[Your task]: Below is a listing to copy exactly; no image goes into the copy.

[Data]:
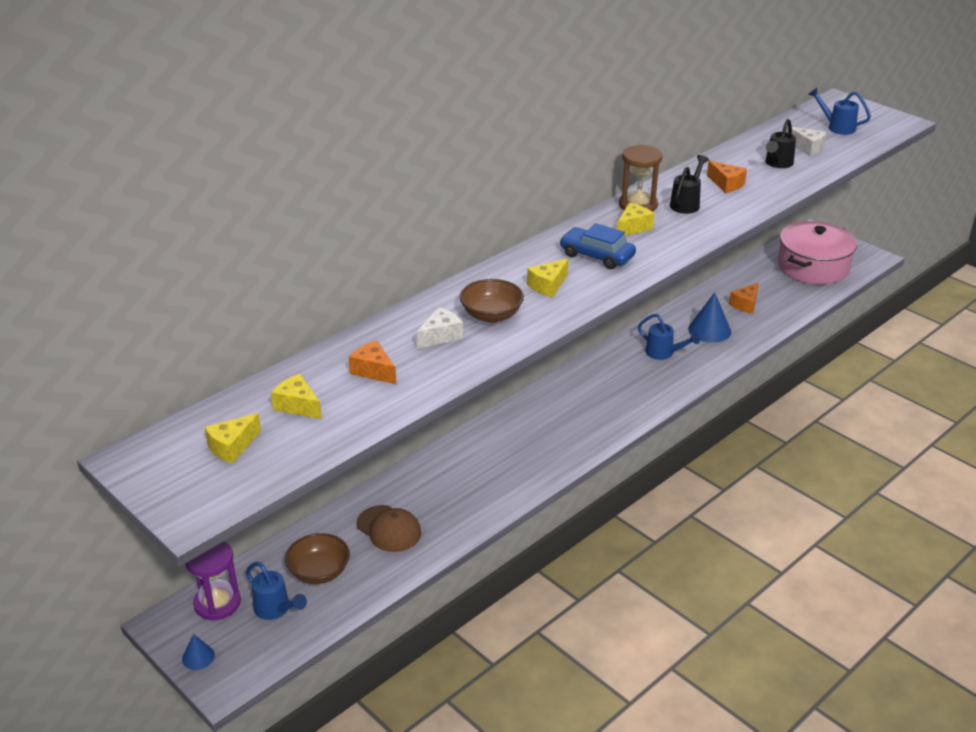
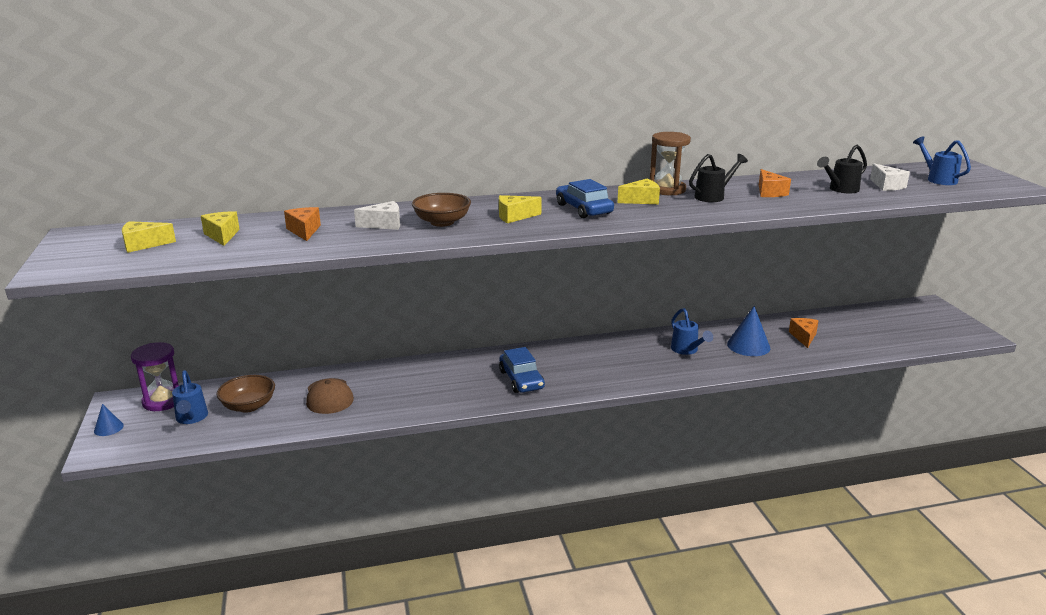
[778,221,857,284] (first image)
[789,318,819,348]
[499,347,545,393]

[Your response]:
[778,221,857,284] (first image)
[789,318,819,348]
[499,347,545,393]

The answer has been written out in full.